**MATERIALS PROVIDED:**

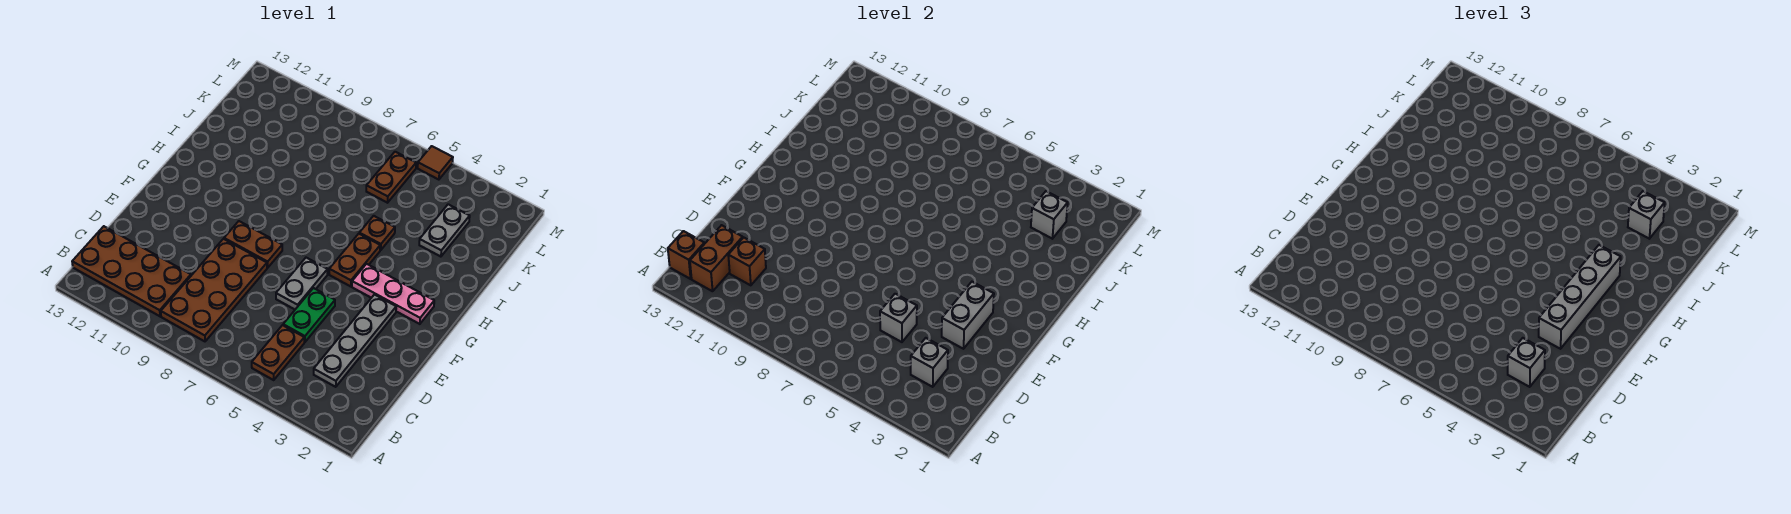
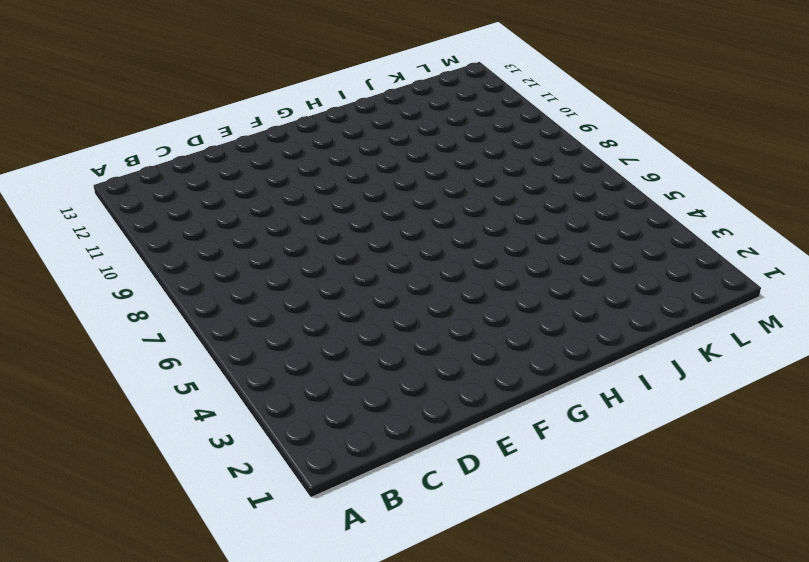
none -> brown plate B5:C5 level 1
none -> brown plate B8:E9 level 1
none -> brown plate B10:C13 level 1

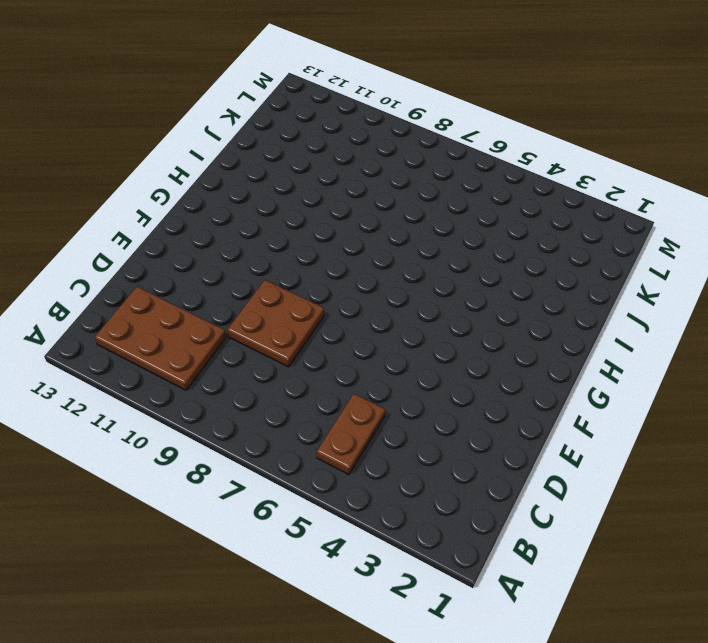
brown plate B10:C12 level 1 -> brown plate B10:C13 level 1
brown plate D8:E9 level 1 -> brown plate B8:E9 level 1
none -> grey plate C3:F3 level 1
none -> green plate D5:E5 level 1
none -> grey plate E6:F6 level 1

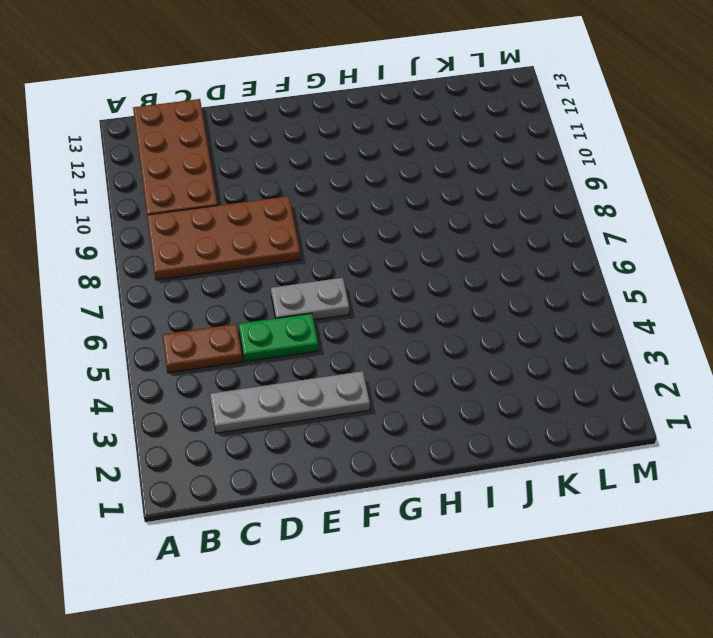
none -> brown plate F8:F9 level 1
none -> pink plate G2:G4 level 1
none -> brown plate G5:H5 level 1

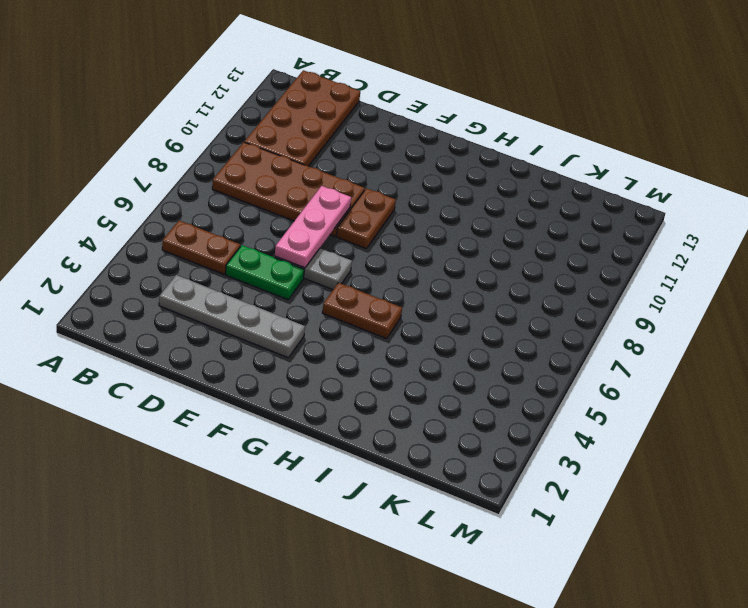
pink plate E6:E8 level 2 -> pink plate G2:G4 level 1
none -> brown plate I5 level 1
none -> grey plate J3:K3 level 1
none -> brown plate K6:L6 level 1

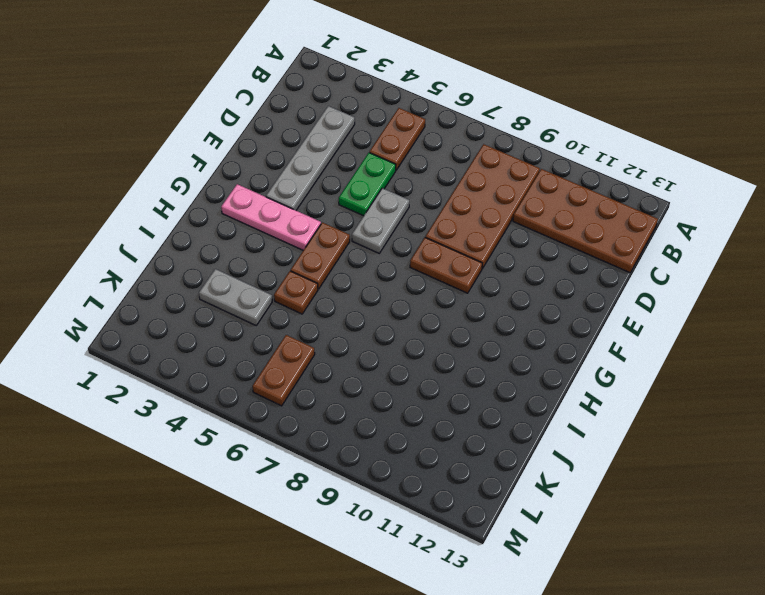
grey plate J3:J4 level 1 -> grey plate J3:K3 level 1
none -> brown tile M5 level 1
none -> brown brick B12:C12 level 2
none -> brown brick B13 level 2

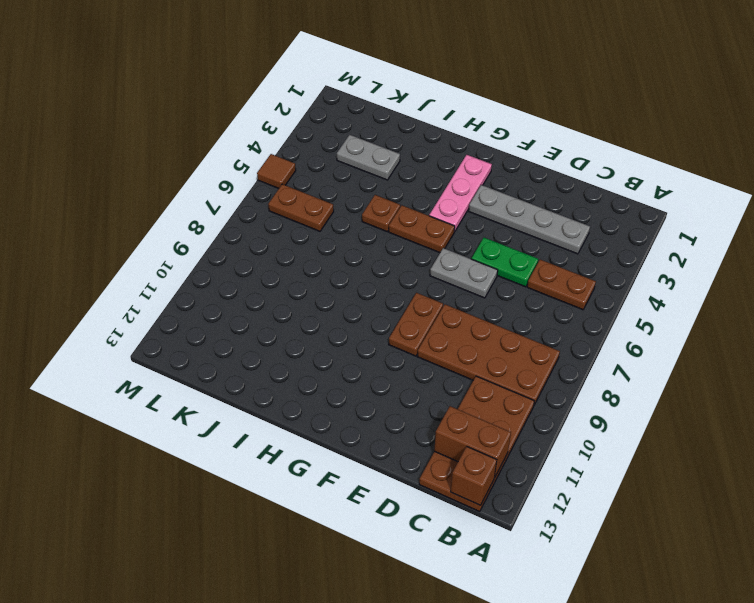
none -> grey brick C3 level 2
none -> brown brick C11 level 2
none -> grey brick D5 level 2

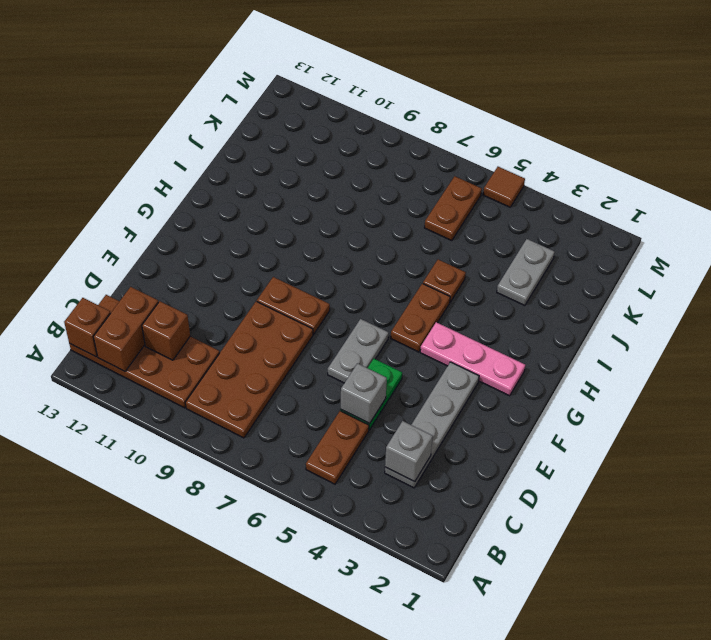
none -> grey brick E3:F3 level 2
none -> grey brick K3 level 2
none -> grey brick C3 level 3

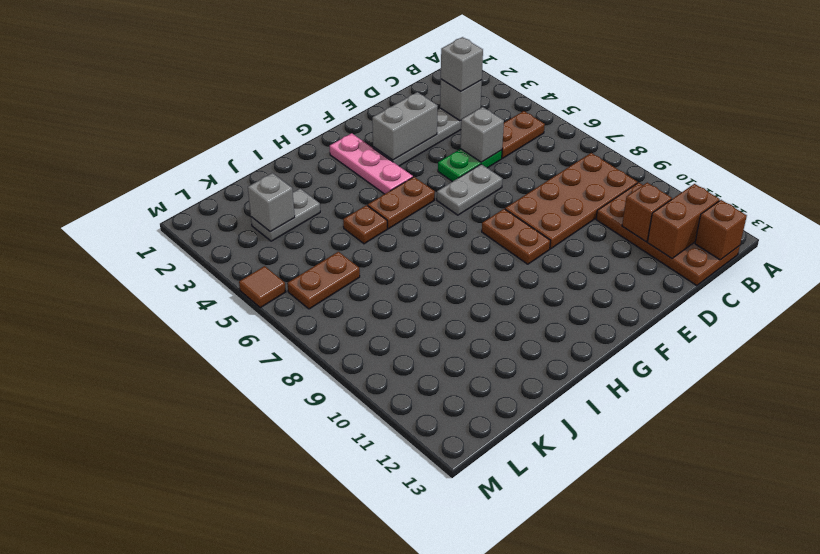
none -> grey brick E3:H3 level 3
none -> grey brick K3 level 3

==

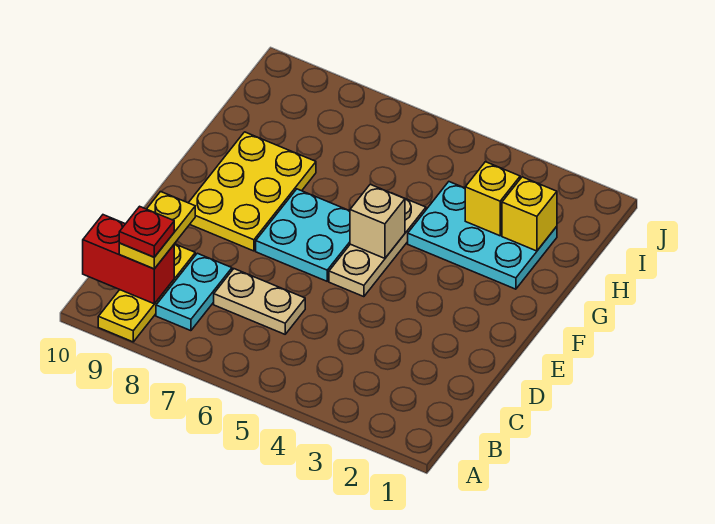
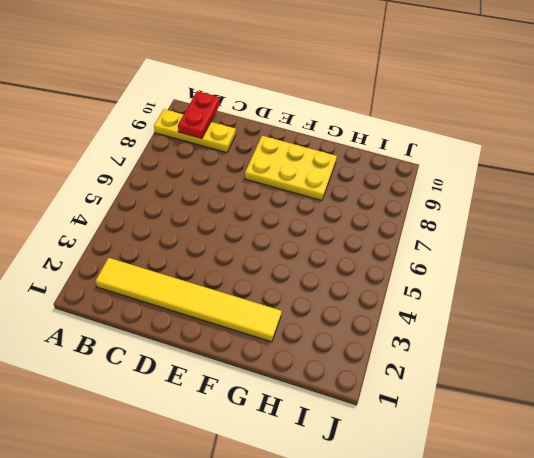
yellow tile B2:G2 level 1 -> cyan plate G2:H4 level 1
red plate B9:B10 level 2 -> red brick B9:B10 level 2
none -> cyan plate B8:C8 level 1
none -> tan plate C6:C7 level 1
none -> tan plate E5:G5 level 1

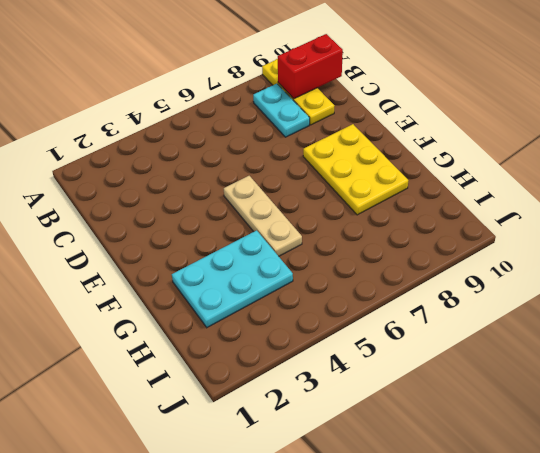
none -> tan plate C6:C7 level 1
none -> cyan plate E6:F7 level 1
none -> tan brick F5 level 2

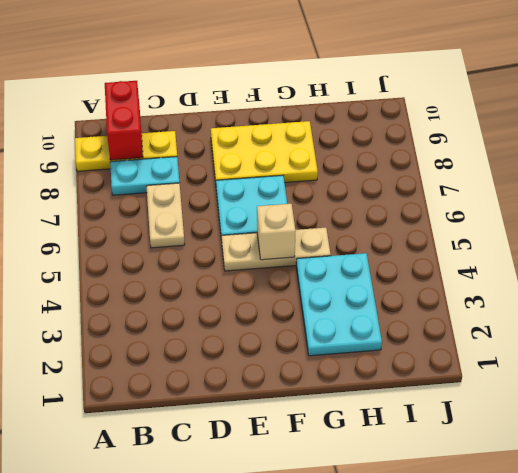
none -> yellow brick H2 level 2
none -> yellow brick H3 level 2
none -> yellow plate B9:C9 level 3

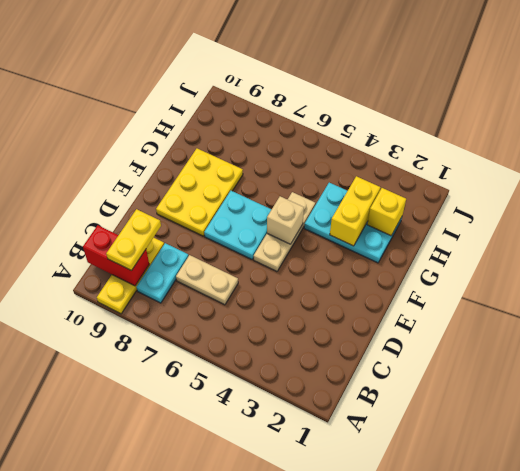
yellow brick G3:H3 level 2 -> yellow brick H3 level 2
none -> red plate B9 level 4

**WORK TO COMPLETE:** For the string "yellow", count the matching lines in the listing and give that number by itself.

**RESPONSE TO THIS TASK:** 5